■ **WHAT IS EXPECTED**
Look through the entries that follow and return each line that has the string "RESET".

[SUPPLIED INFORMATION — start]

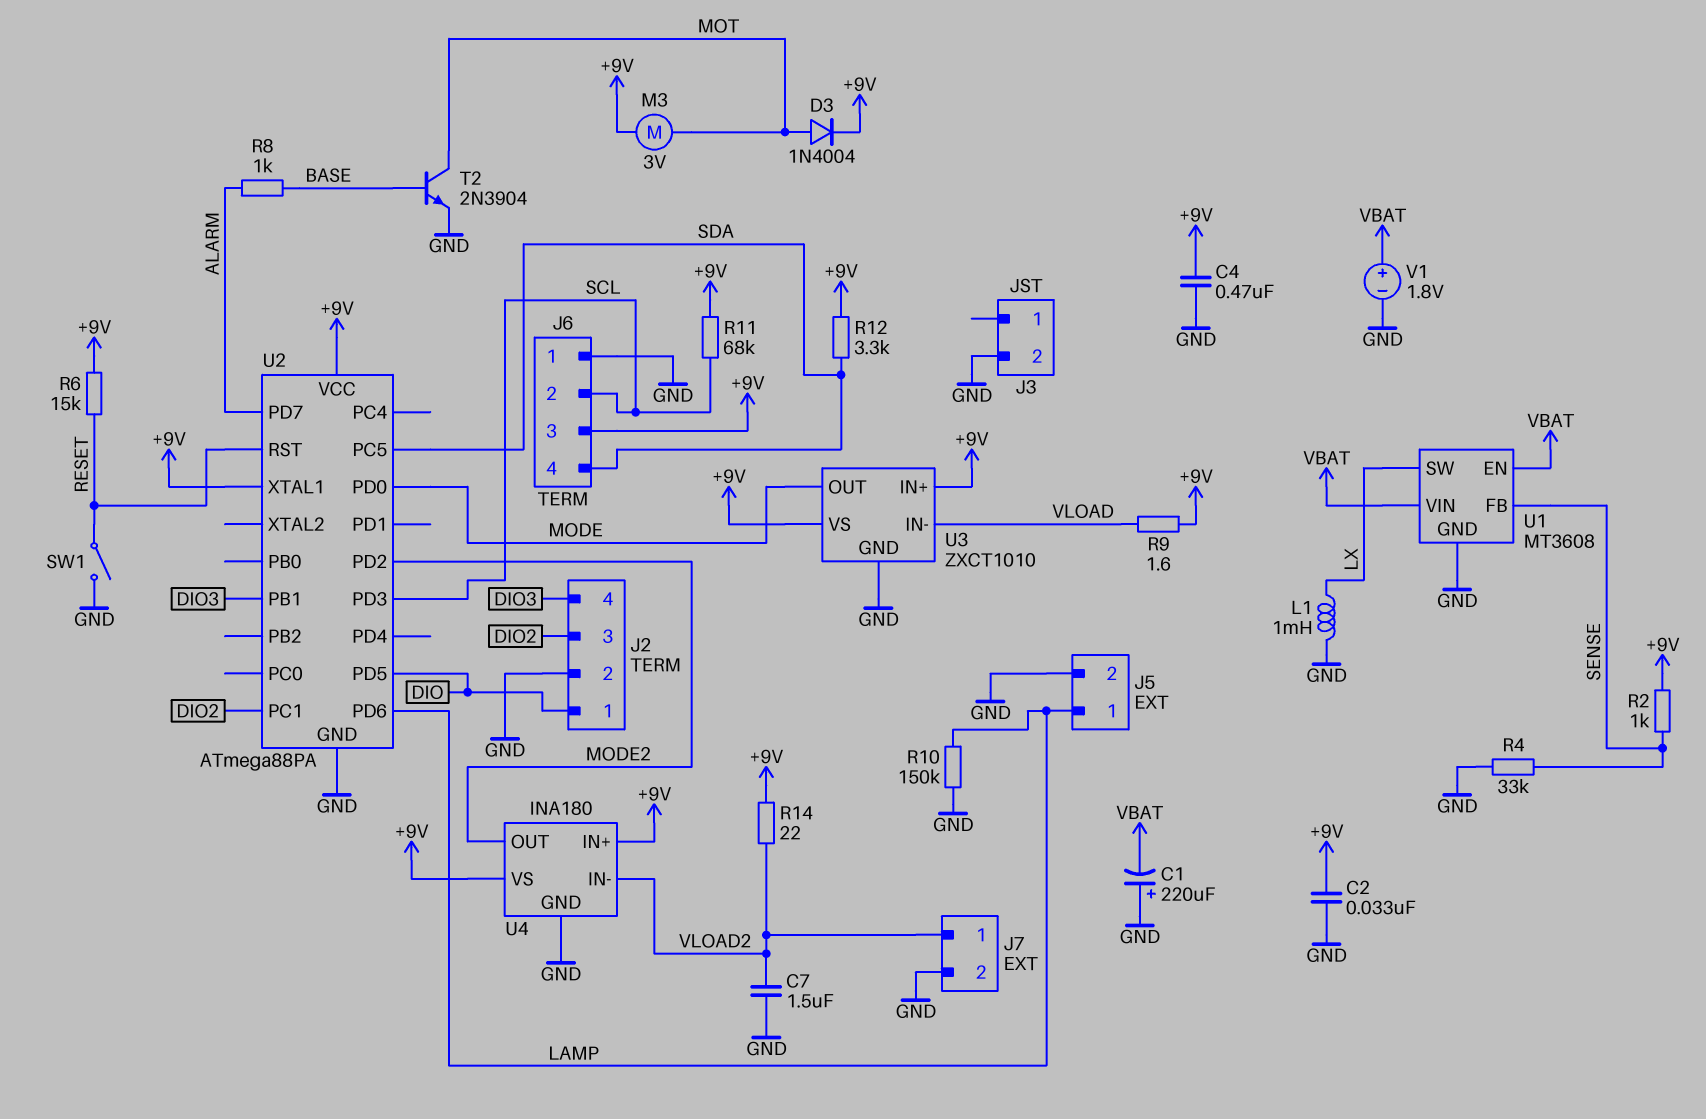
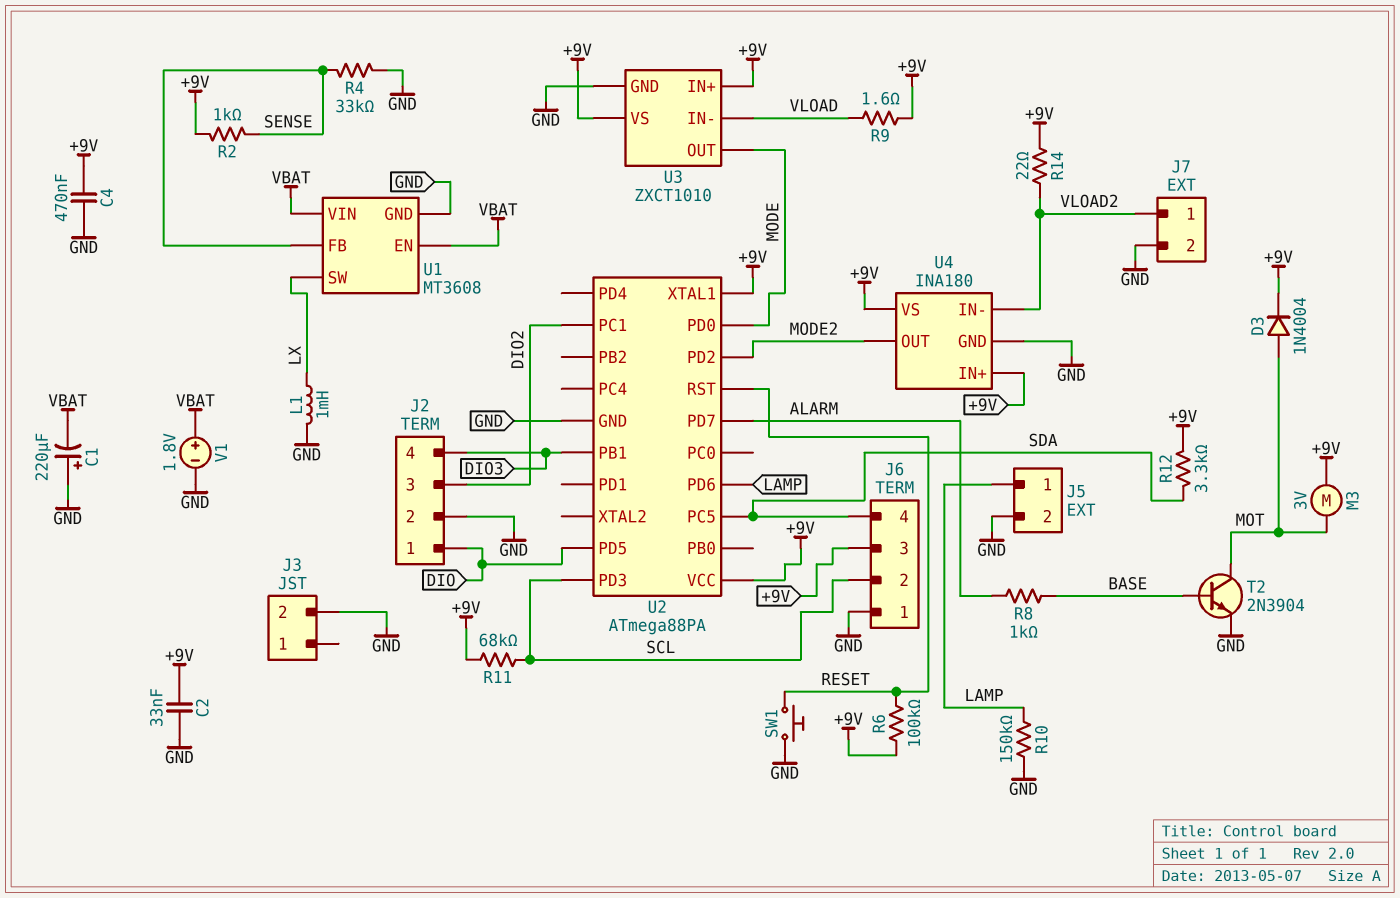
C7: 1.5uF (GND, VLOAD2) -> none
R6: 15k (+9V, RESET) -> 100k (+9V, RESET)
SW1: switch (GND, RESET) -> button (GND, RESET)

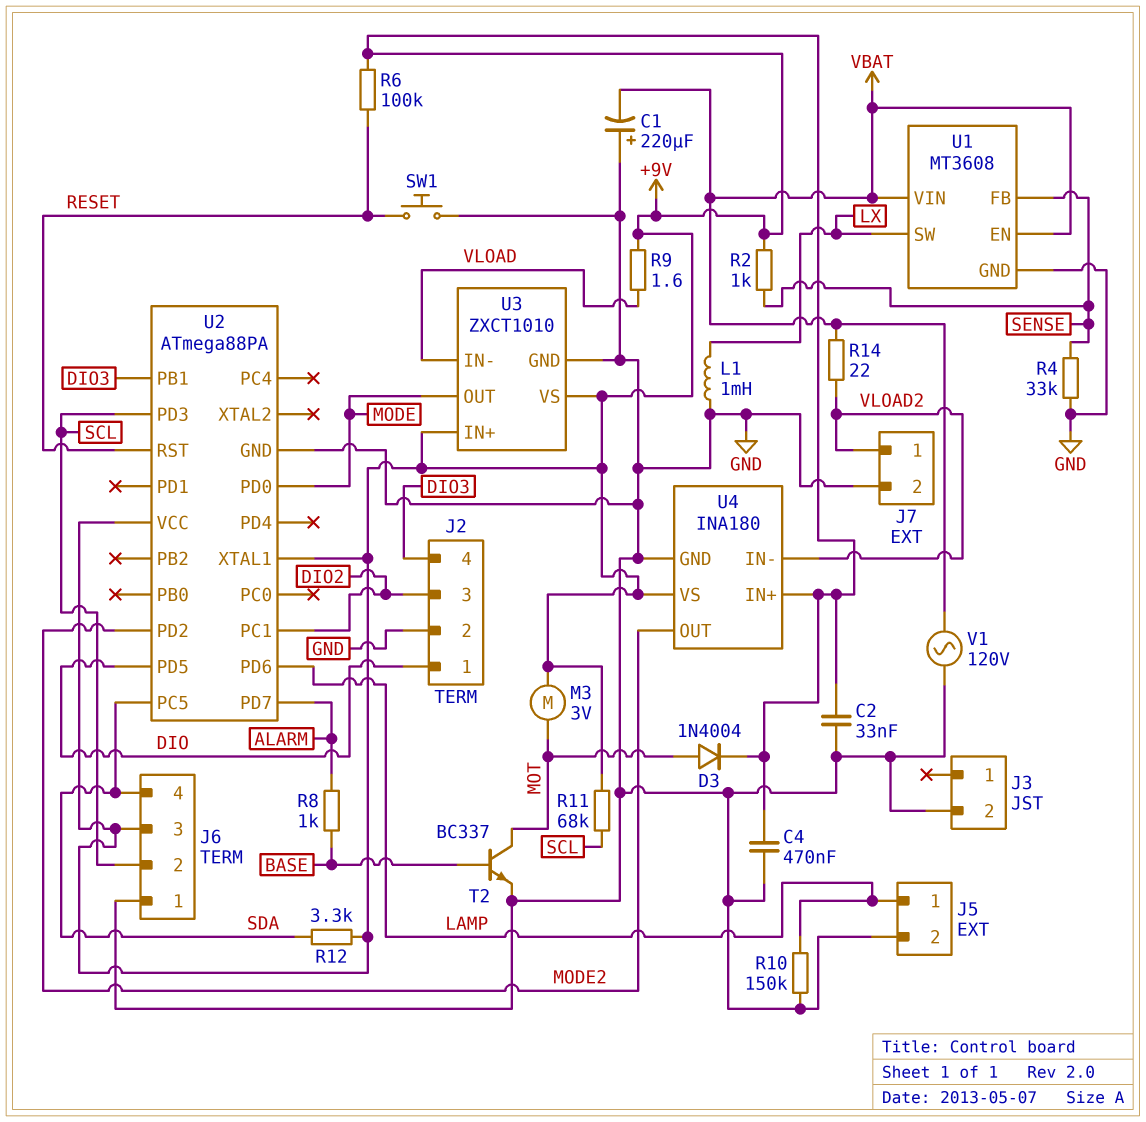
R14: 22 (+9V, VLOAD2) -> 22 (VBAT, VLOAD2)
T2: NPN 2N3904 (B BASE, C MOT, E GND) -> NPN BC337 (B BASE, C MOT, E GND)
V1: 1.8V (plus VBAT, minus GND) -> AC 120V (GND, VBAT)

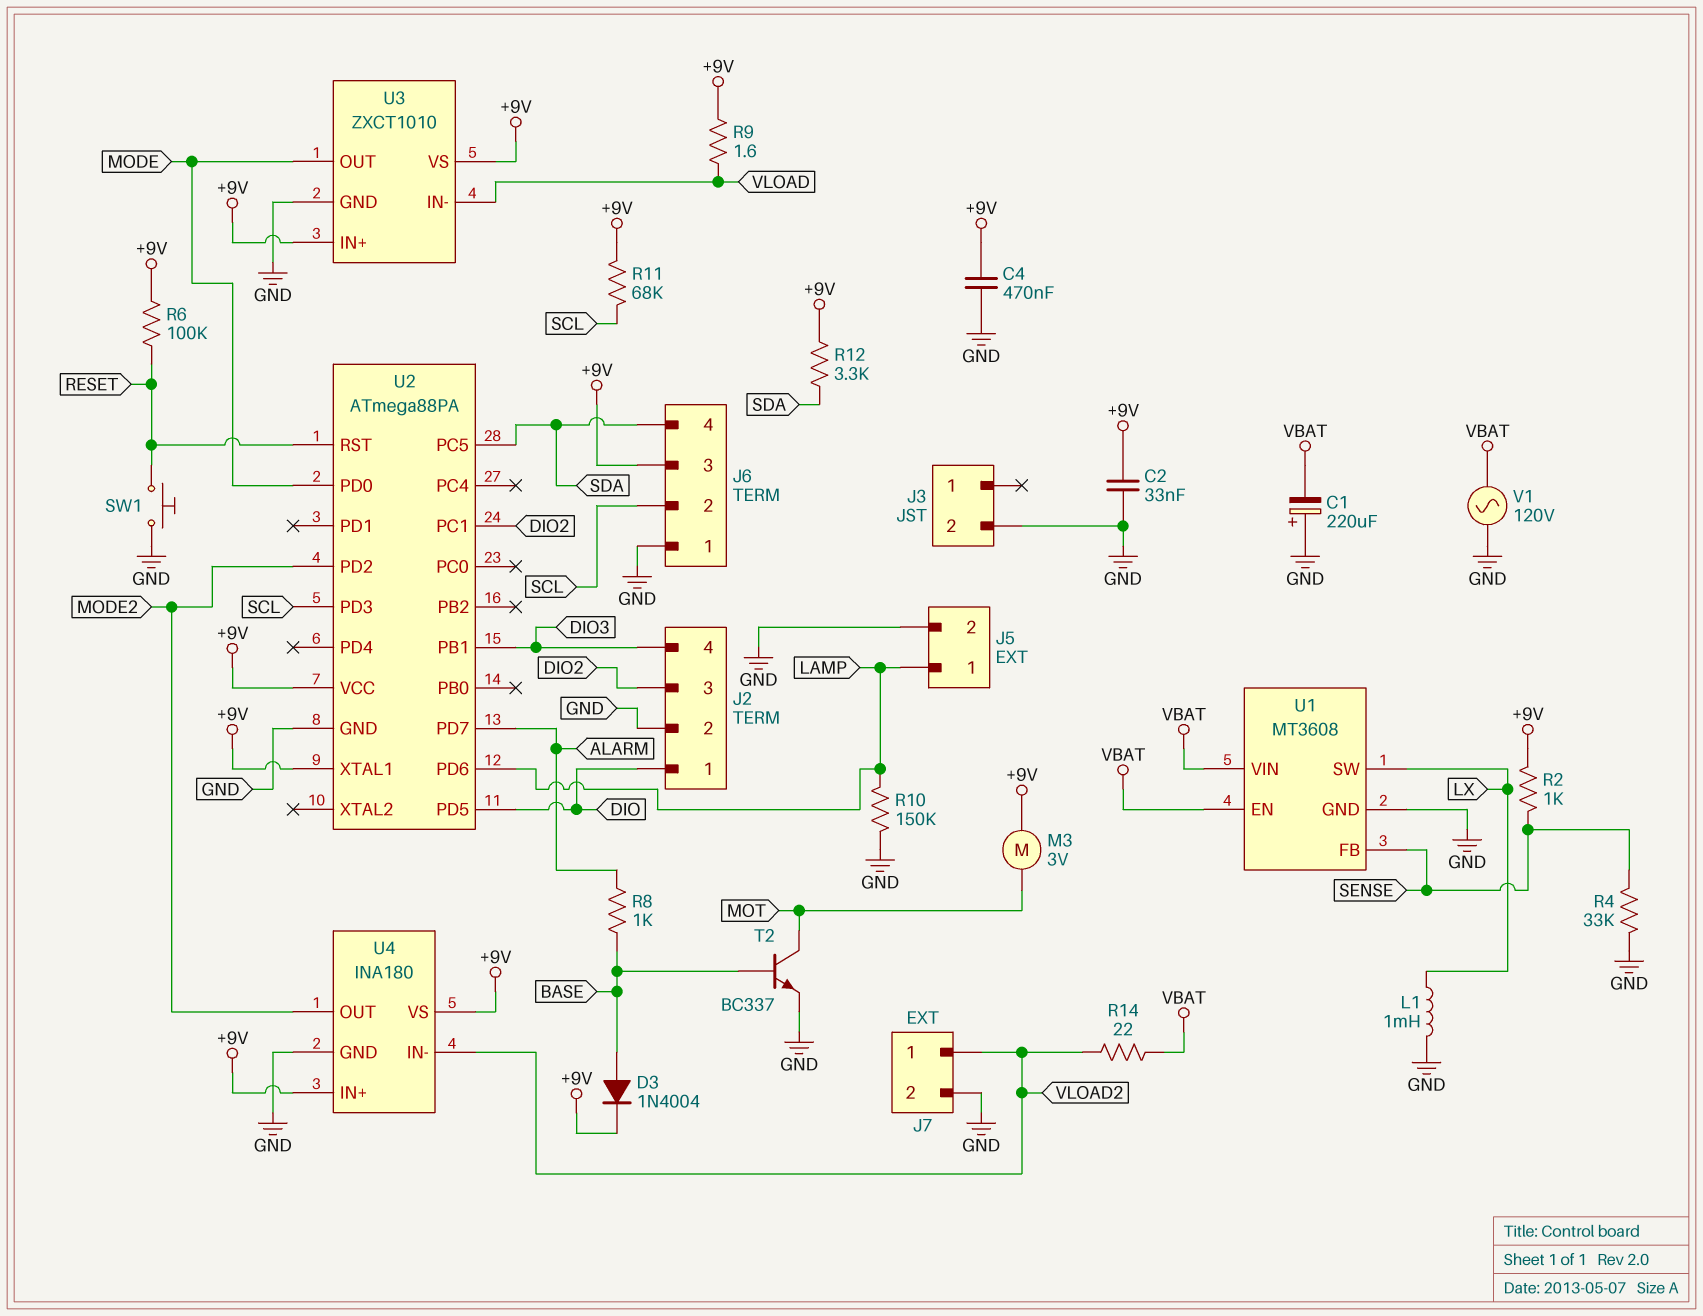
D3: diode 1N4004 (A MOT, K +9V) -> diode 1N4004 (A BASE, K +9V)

[SUPPLIED INFORMATION — finish]

■ **SOLVED EXERCISE**
R6: 15k (+9V, RESET) -> 100k (+9V, RESET)
SW1: switch (GND, RESET) -> button (GND, RESET)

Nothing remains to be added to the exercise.